== Segment start ==

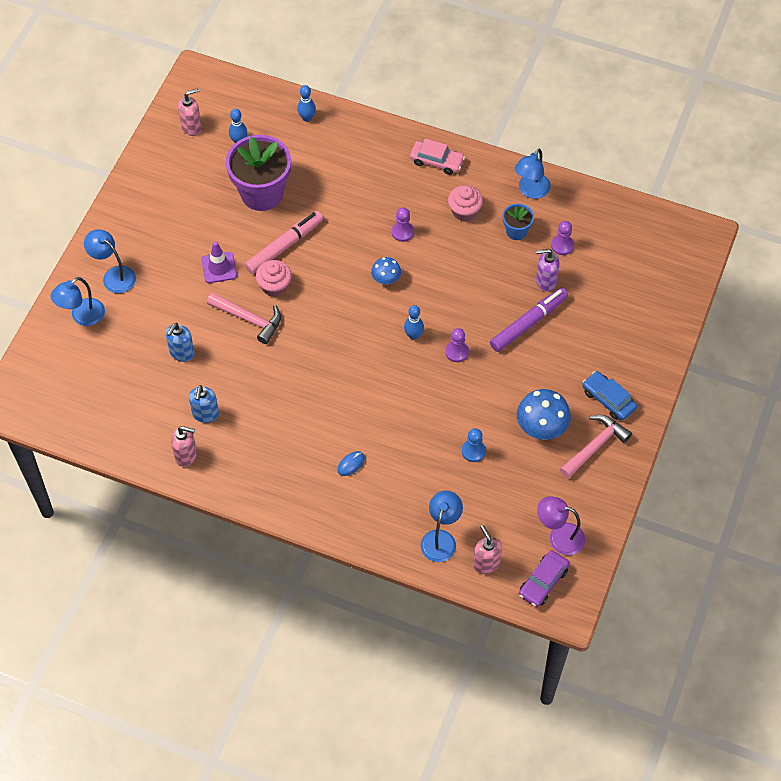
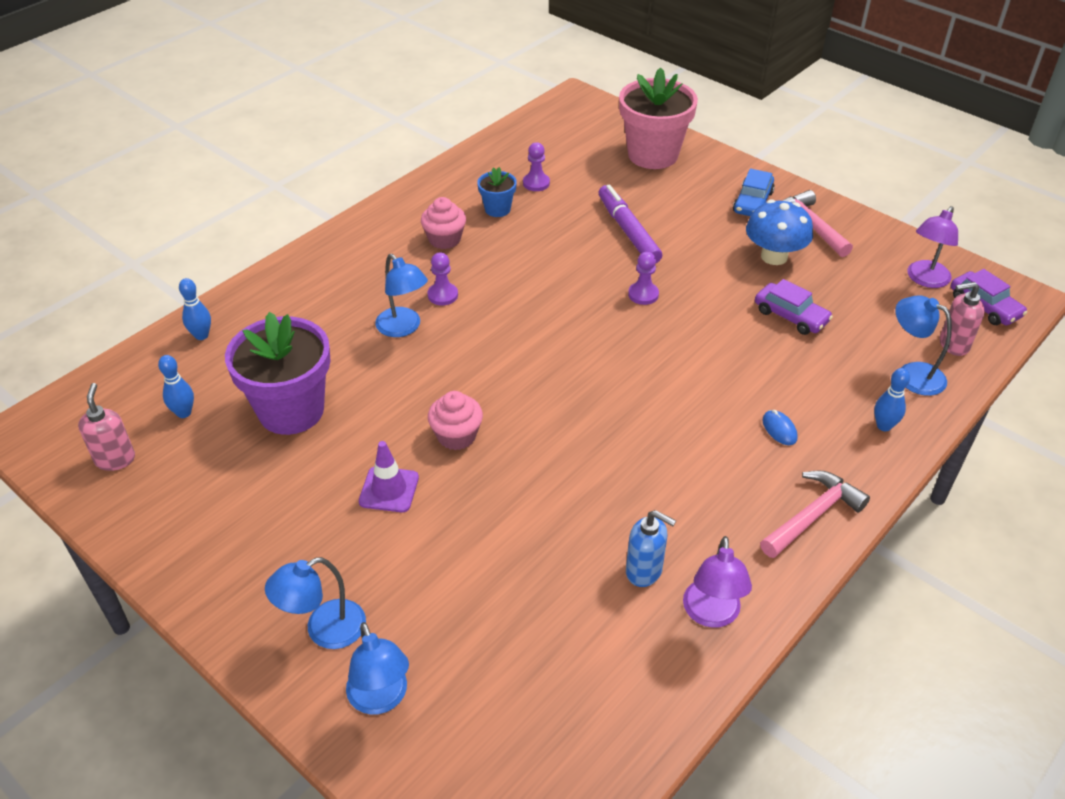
camera: 70 degrees left, 15 degrees down
(181, 353) = (520, 574): blue soap dispenser -> none
(186, 455) = (711, 615): pink soap dispenser -> purple lamp
(249, 319) = (499, 477): pink hammer -> pink hammer (813, 515)
(284, 246) = (395, 409): pink marker -> none
(386, 279) = (505, 326): blue mushroom -> none
(413, 335) = (602, 324): blue bowling pin -> blue bowling pin (884, 426)
(436, 161) = (357, 243): pink car -> none
(473, 451) = (791, 316): blue pawn -> purple car
(531, 191) = (449, 186): blue lamp -> blue lamp (403, 328)
(545, 281) = (577, 206): purple soap dispenser -> none
(608, 399) = (752, 202): blue car -> blue car turned 45 degrees counterclockwise
(642, 314) = (653, 155): none -> pink flower pot

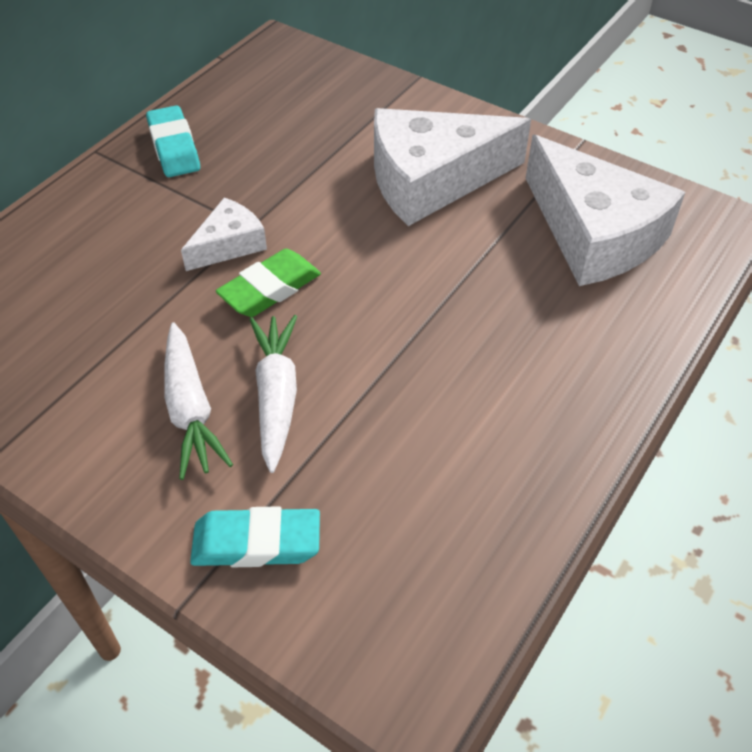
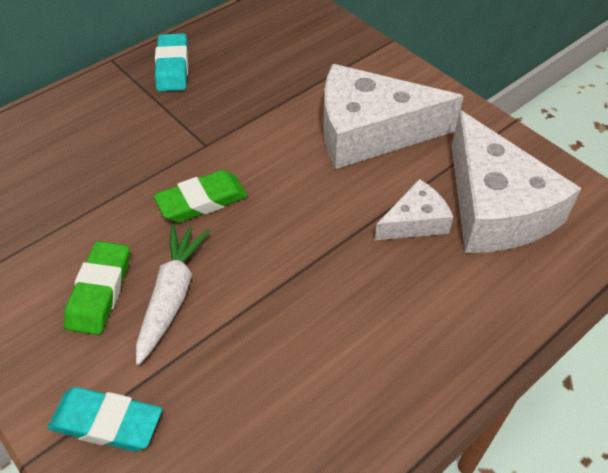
camera: 15 degrees right, 0 degrees up
(190, 409) = (100, 291): white carrot -> green eraser
(229, 244) = (184, 157): white cheese -> white cheese (415, 222)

== Segment end ==

PROBLEM DESCRIPTION:
Copy the entries above verbatim. Pictures do not belong in the copy.

RESPONSE AREA:
camera: 70 degrees left, 15 degrees down
(181, 353) = (520, 574): blue soap dispenser -> none
(186, 455) = (711, 615): pink soap dispenser -> purple lamp
(249, 319) = (499, 477): pink hammer -> pink hammer (813, 515)
(284, 246) = (395, 409): pink marker -> none
(386, 279) = (505, 326): blue mushroom -> none
(413, 335) = (602, 324): blue bowling pin -> blue bowling pin (884, 426)
(436, 161) = (357, 243): pink car -> none
(473, 451) = (791, 316): blue pawn -> purple car
(531, 191) = (449, 186): blue lamp -> blue lamp (403, 328)
(545, 281) = (577, 206): purple soap dispenser -> none
(608, 399) = (752, 202): blue car -> blue car turned 45 degrees counterclockwise
(642, 314) = (653, 155): none -> pink flower pot

camera: 15 degrees right, 0 degrees up
(190, 409) = (100, 291): white carrot -> green eraser
(229, 244) = (184, 157): white cheese -> white cheese (415, 222)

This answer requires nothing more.